(Beginning of The data)
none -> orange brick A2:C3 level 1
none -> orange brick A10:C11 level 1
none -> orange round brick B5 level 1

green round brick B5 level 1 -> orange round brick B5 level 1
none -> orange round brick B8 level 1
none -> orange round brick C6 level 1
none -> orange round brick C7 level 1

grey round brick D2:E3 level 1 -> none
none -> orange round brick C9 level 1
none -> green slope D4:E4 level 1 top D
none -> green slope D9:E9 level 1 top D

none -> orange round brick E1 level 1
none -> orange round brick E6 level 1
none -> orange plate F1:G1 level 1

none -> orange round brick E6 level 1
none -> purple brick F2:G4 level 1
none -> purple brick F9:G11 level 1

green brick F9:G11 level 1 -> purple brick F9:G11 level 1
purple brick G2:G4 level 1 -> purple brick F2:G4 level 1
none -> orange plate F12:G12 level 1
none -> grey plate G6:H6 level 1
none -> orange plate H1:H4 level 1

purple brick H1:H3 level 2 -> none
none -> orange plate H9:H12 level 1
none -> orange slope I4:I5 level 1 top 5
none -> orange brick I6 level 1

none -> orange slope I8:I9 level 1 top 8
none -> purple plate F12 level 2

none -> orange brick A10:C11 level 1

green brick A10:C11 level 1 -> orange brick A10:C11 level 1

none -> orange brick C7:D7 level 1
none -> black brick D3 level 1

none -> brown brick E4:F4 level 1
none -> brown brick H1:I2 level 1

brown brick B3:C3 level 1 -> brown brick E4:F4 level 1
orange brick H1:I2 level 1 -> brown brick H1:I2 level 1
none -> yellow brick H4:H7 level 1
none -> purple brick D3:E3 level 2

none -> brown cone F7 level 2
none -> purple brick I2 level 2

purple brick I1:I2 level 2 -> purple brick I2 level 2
(End of The data)
▶ Your objective
Using the entries above, copy exactly the lines from the one containing "none -> purple brick D3:E3 level 2" through the last, both included.

▶ Result for this exercise
none -> purple brick D3:E3 level 2

none -> brown cone F7 level 2
none -> purple brick I2 level 2

purple brick I1:I2 level 2 -> purple brick I2 level 2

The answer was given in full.